(Difference listings)
---

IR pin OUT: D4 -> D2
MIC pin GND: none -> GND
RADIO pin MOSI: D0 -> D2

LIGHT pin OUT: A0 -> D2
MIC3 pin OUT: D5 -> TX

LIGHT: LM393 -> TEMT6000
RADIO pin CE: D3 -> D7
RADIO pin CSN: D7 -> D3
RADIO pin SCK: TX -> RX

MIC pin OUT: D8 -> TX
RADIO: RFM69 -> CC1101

---

## What to do
Output each entry precisely as given.

## Solution below
IR pin OUT: D4 -> D2
MIC pin GND: none -> GND
RADIO pin MOSI: D0 -> D2

LIGHT pin OUT: A0 -> D2
MIC3 pin OUT: D5 -> TX

LIGHT: LM393 -> TEMT6000
RADIO pin CE: D3 -> D7
RADIO pin CSN: D7 -> D3
RADIO pin SCK: TX -> RX

MIC pin OUT: D8 -> TX
RADIO: RFM69 -> CC1101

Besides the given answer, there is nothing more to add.